Material to process:
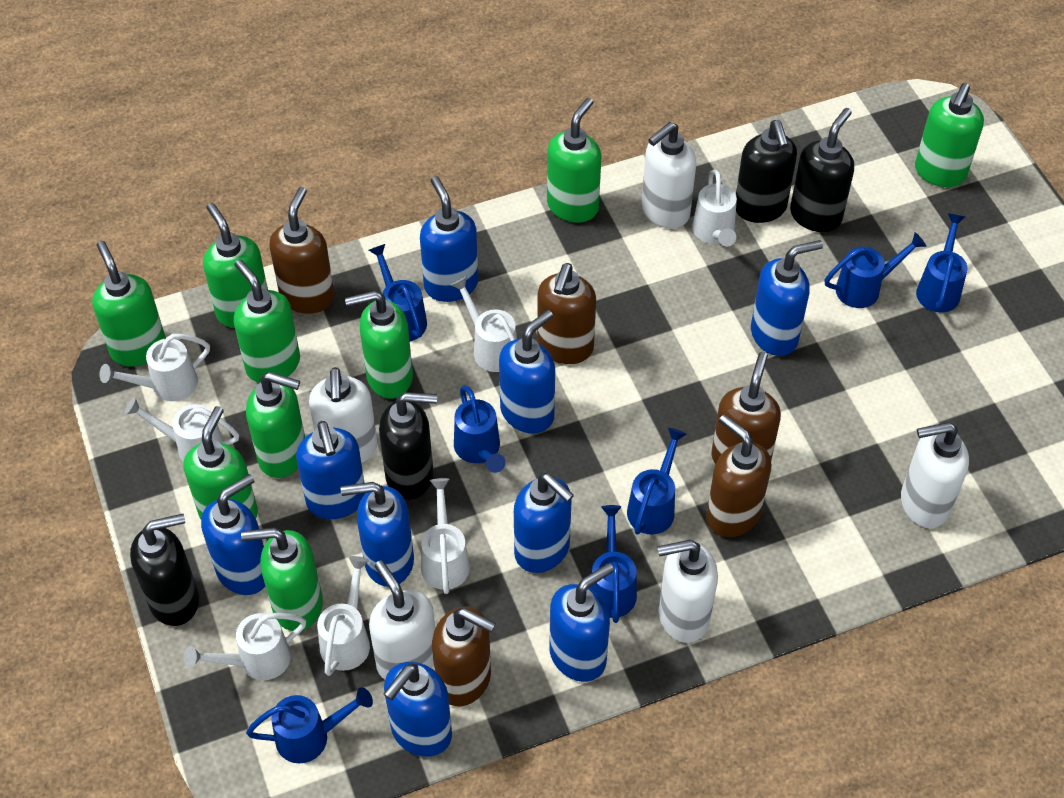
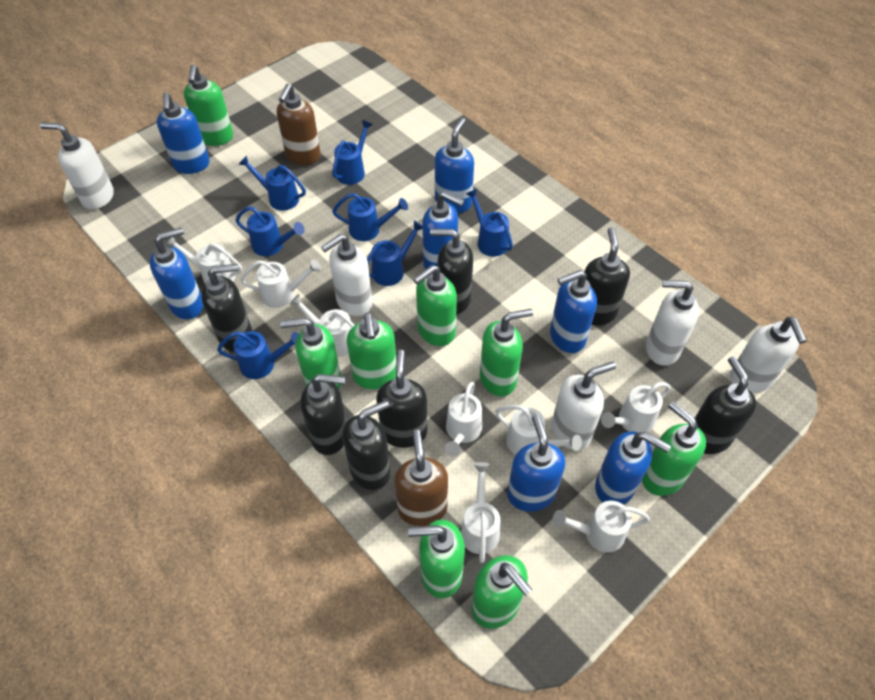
black soap dispenser: 4 -> 7
blue soap dispenser: 9 -> 7
brown soap dispenser: 5 -> 2
green soap dispenser: 9 -> 8
white watering can: 7 -> 8

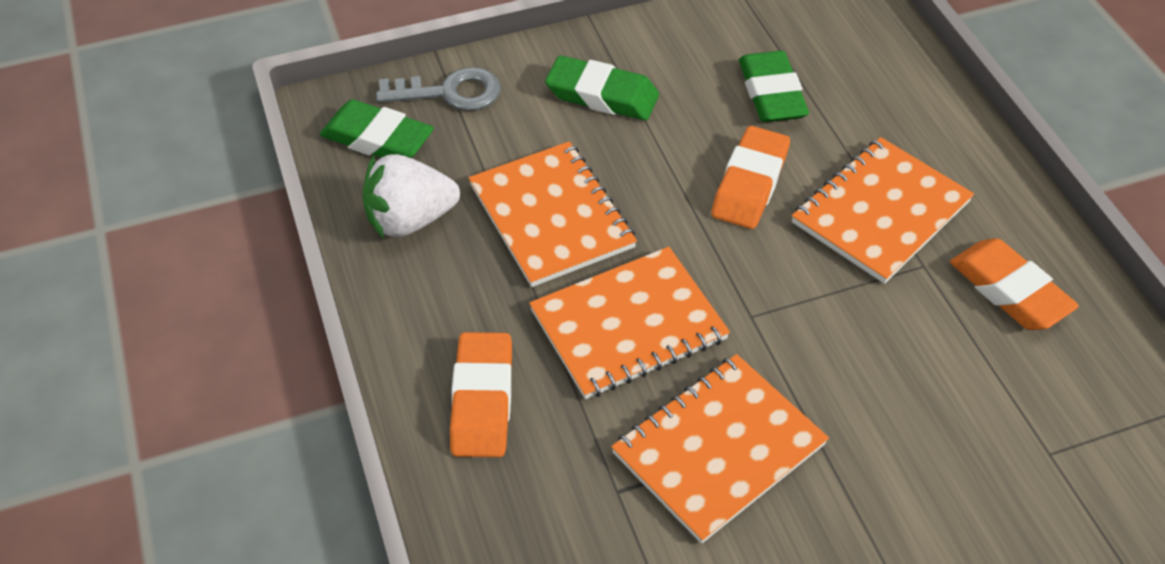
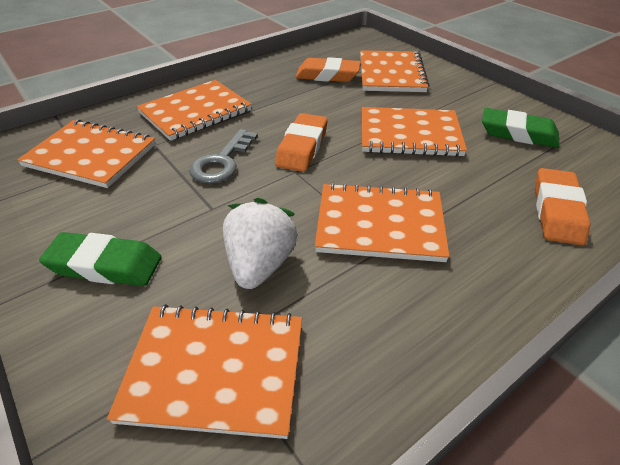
green eraser: 3 -> 2
orange notebook: 4 -> 6

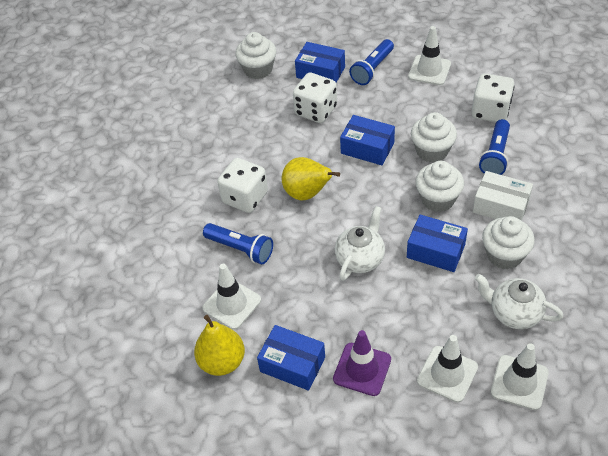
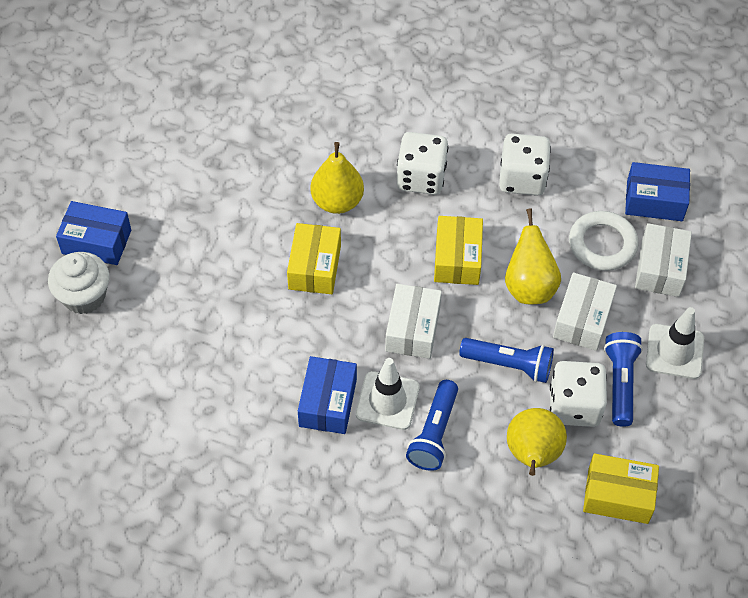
blue box: 4 -> 3
purple traffic cone: 1 -> 0
white box: 1 -> 3
white cupcake: 4 -> 1
white ring: 0 -> 1
white teapot: 2 -> 0
white traffic cone: 4 -> 2
yellow box: 0 -> 3
yellow pear: 2 -> 3

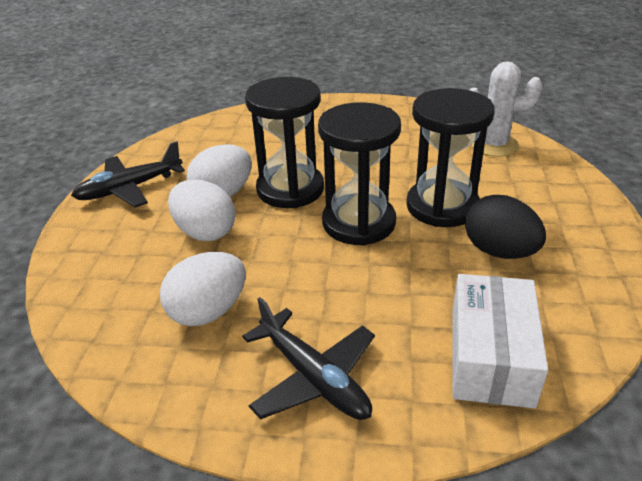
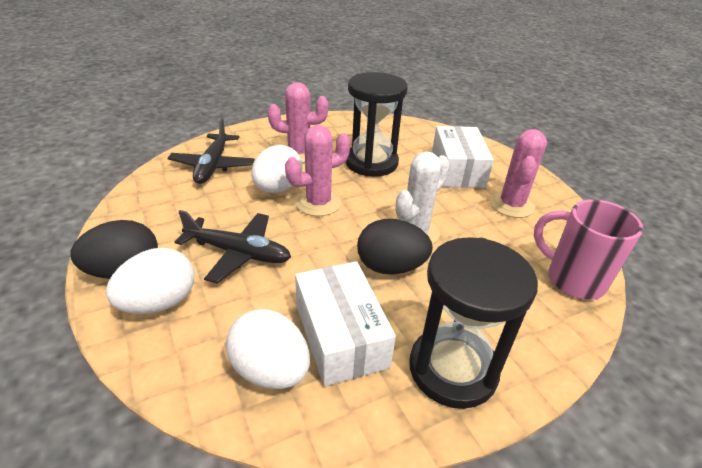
black egg: 1 -> 2
black hourglass: 3 -> 2
pink cactus: 0 -> 3
pink mug: 0 -> 1
white box: 1 -> 2

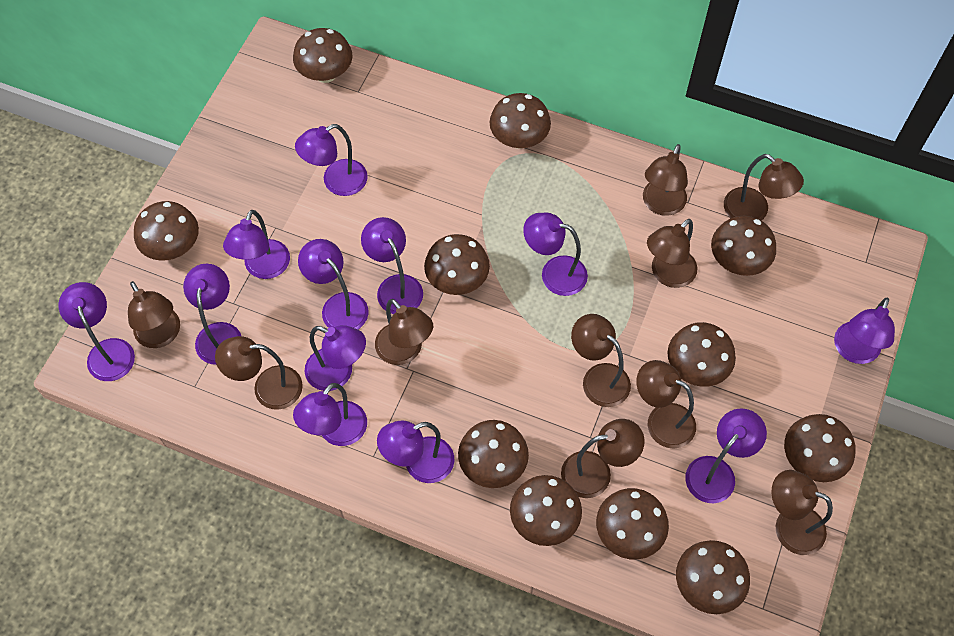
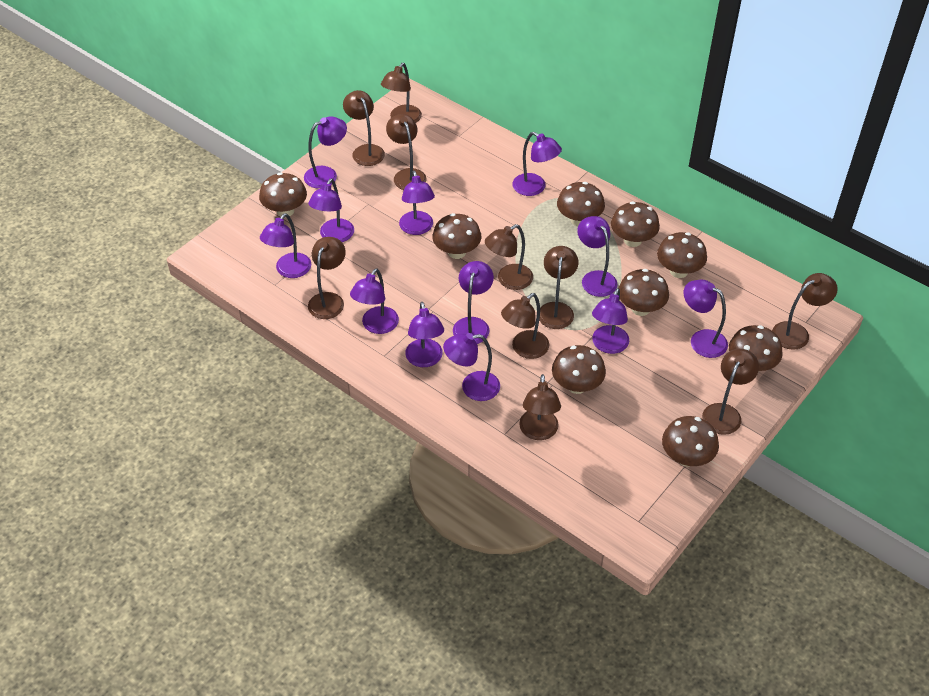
brown mushroom: 11 -> 9

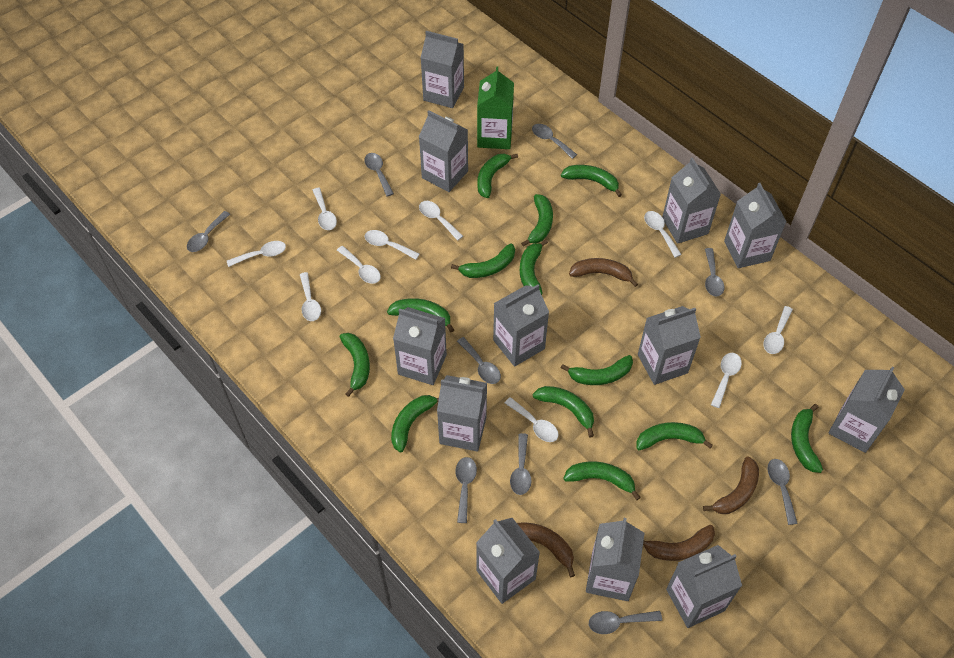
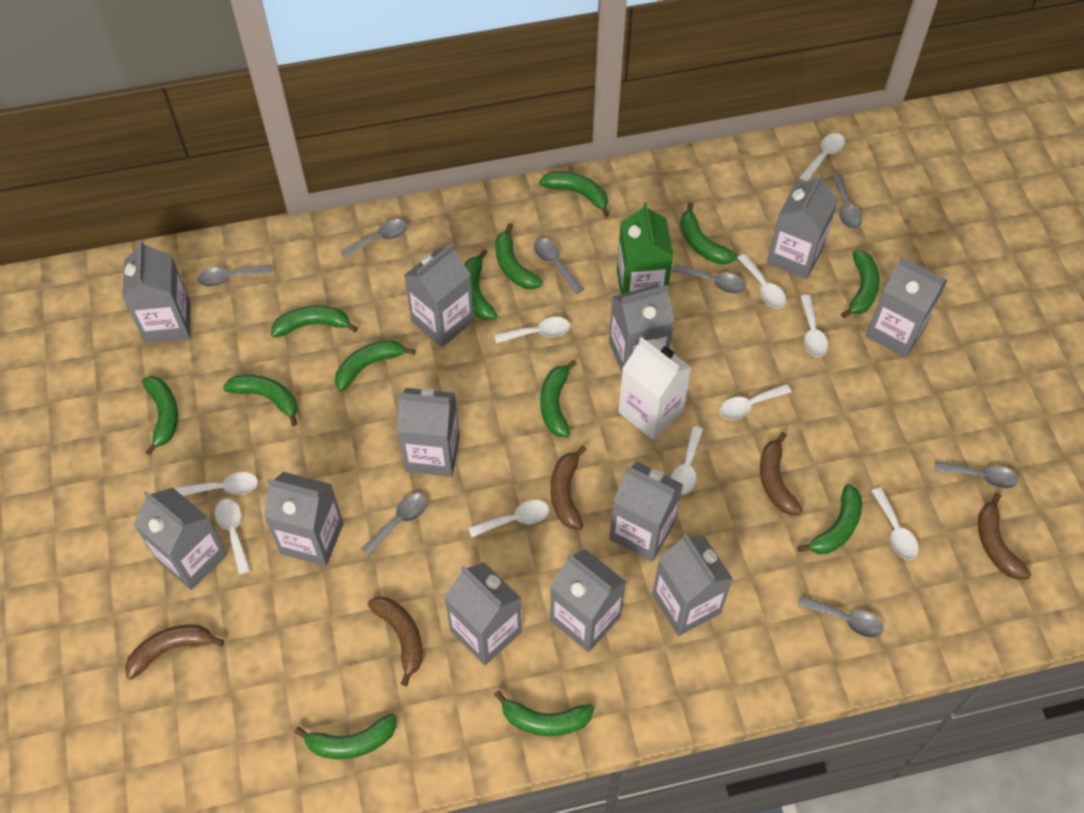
brown banana: 4 -> 5
grey spoon: 9 -> 8
white carton: 0 -> 1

Task: Would you restate word for word only the lines from the line with "white box: 1 -> 3" to the last line above, with the pictures left out?

Solution to the exercise:
white box: 1 -> 3
white cupcake: 4 -> 1
white ring: 0 -> 1
white teapot: 2 -> 0
white traffic cone: 4 -> 2
yellow box: 0 -> 3
yellow pear: 2 -> 3

black egg: 1 -> 2
black hourglass: 3 -> 2
pink cactus: 0 -> 3
pink mug: 0 -> 1
white box: 1 -> 2

brown mushroom: 11 -> 9

brown banana: 4 -> 5
grey spoon: 9 -> 8
white carton: 0 -> 1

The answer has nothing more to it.